____ SUPPLIED RECORDS
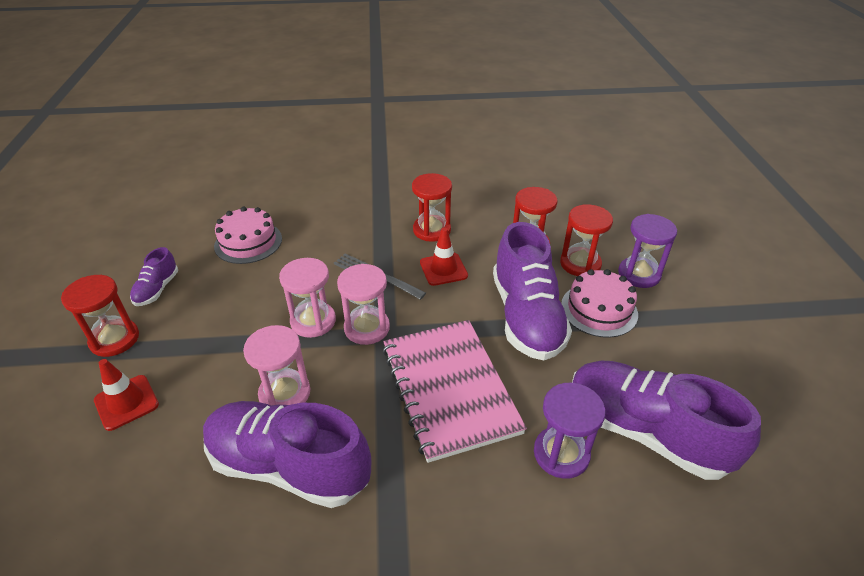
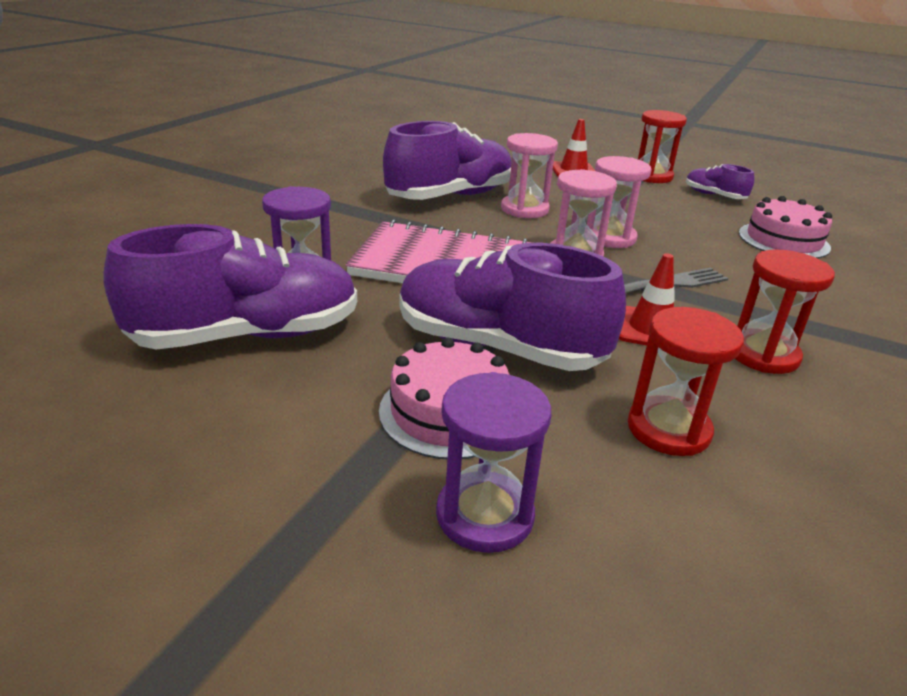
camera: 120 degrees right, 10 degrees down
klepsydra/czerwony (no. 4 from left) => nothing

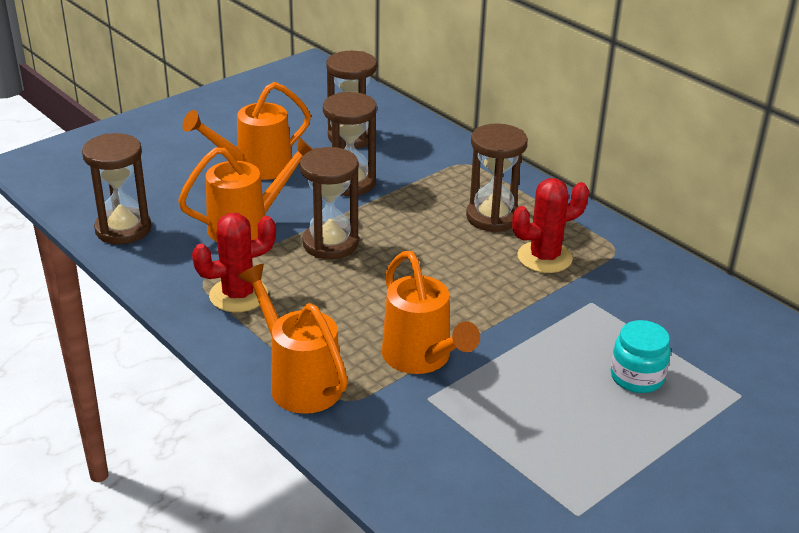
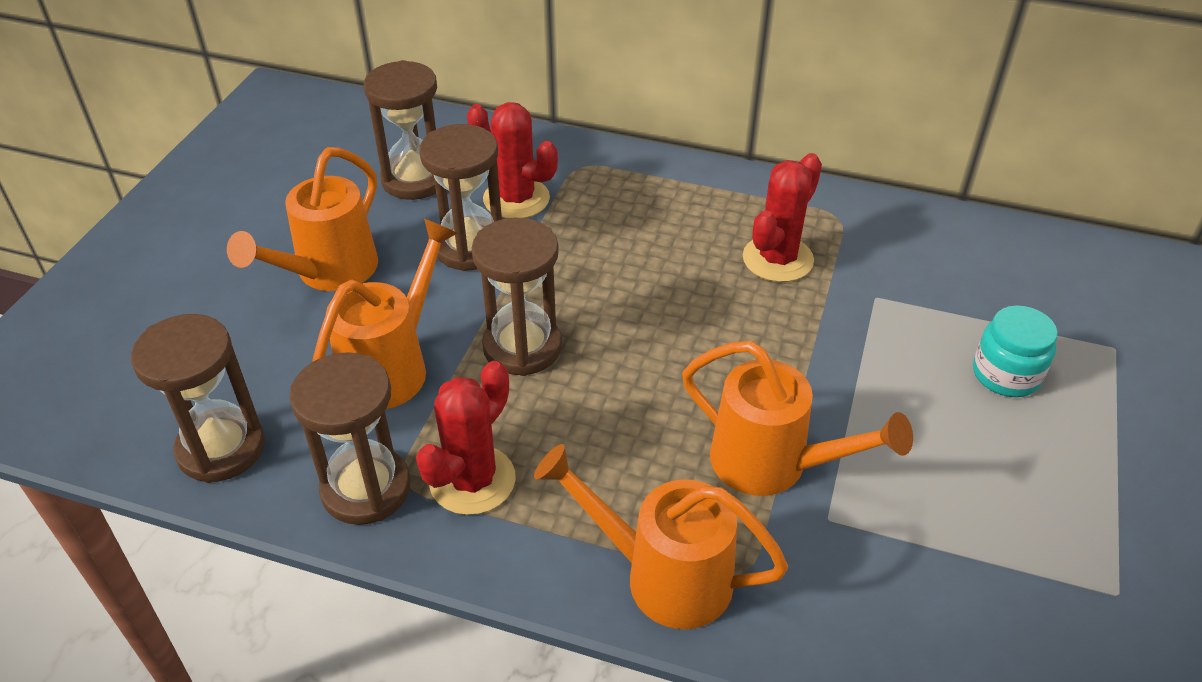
camera: 30 degrees left, 10 degrees up
klepsydra/brązowy (no. 5 from left in the first image) => klepsydra/brązowy (no. 2 from left), shifted
nothing => kaktus/czerwony (no. 2 from left)

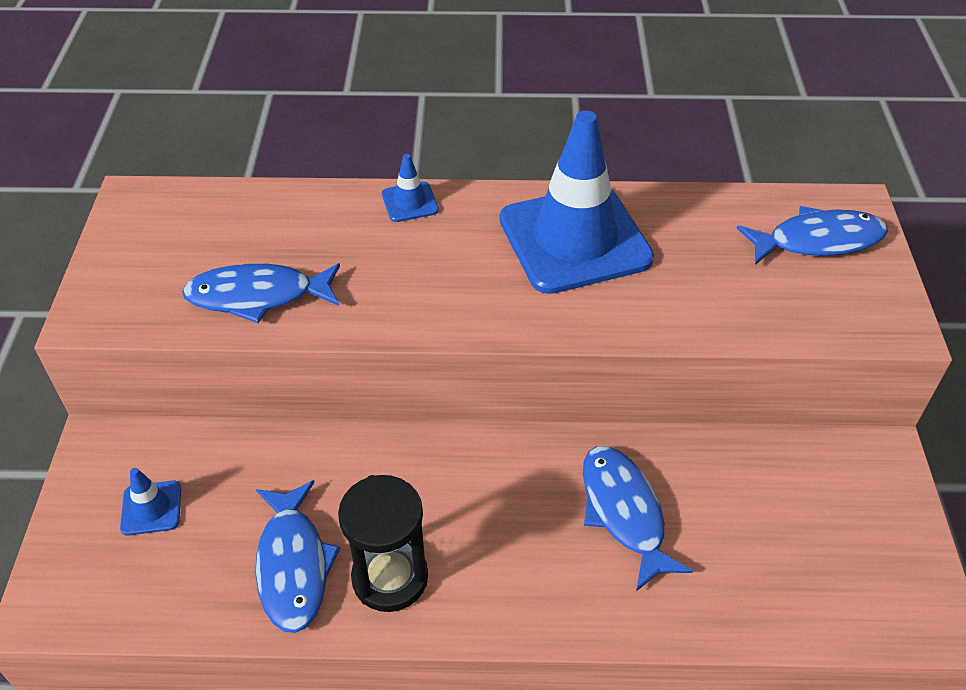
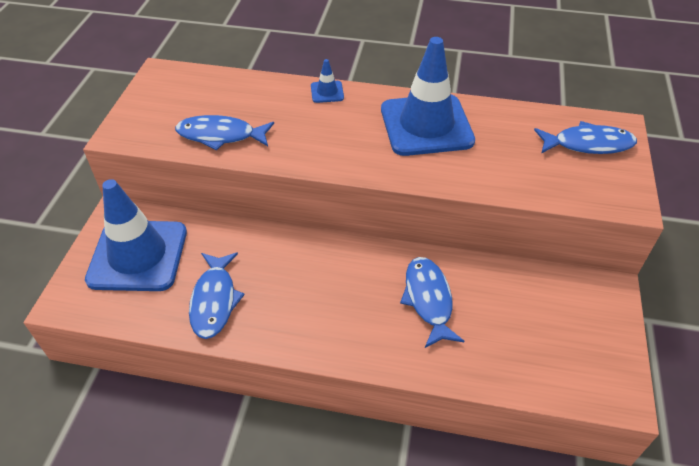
camera: 10 degrees right, 0 degrees up
pachołek/niebieski (no. 1 from left), x2.46
klepsydra/czarny => nothing

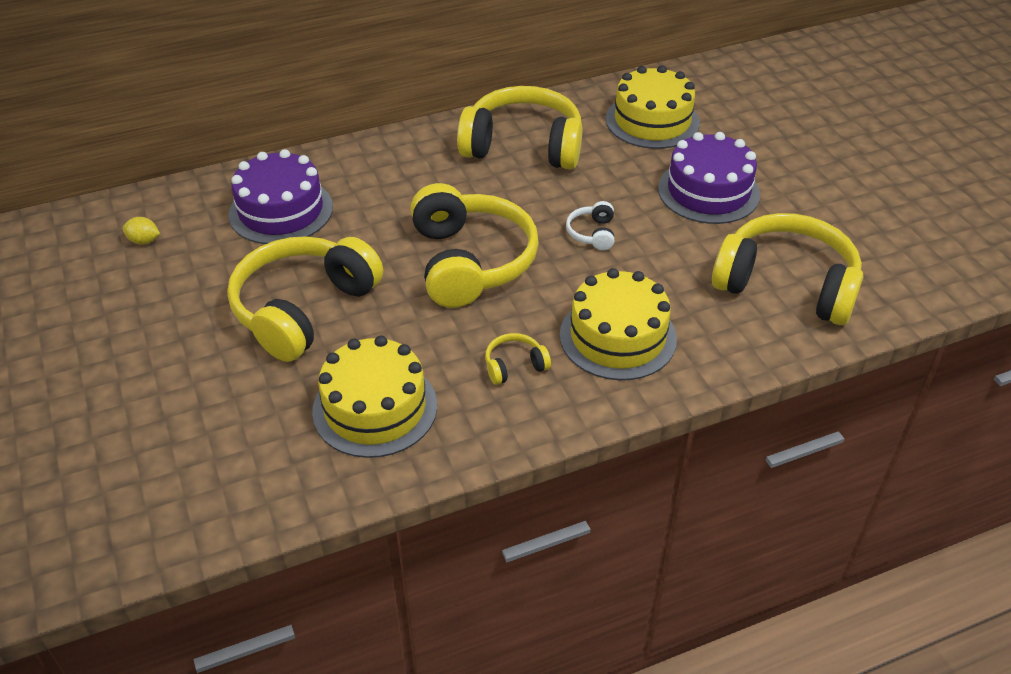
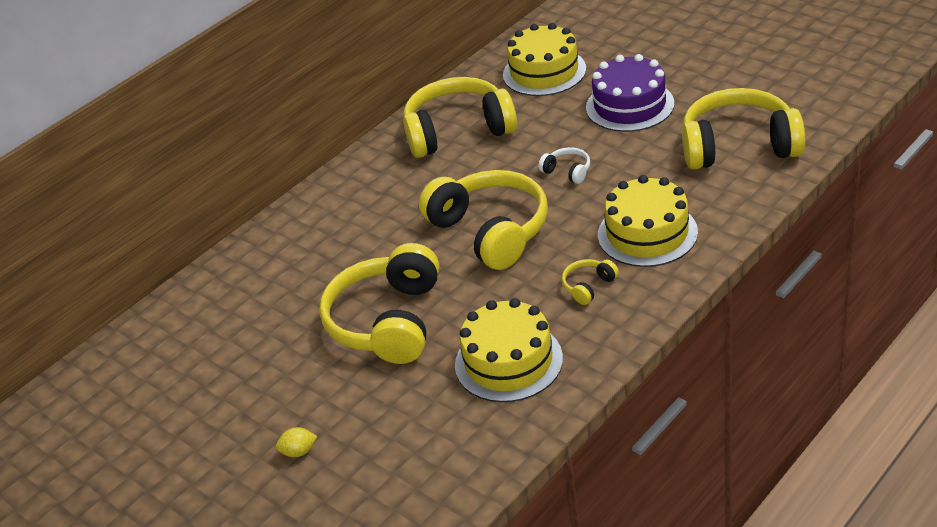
camera: 20 degrees left, 5 degrees down
cytryna/żółty, shifted
słuchawki/biały, 150 degrees clockwise
tort/fioletowy (no. 1 from left) => nothing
________
§ **ABOUT THIS TASK**: Pictures don't belong in the copy. Retype exactly the lines from the one with "camera: 30 degrees left, 10 degrees up" through the last line of the records.

§ **EXPECTED ANSWER**:
camera: 30 degrees left, 10 degrees up
klepsydra/brązowy (no. 5 from left in the first image) => klepsydra/brązowy (no. 2 from left), shifted
nothing => kaktus/czerwony (no. 2 from left)

camera: 10 degrees right, 0 degrees up
pachołek/niebieski (no. 1 from left), x2.46
klepsydra/czarny => nothing

camera: 20 degrees left, 5 degrees down
cytryna/żółty, shifted
słuchawki/biały, 150 degrees clockwise
tort/fioletowy (no. 1 from left) => nothing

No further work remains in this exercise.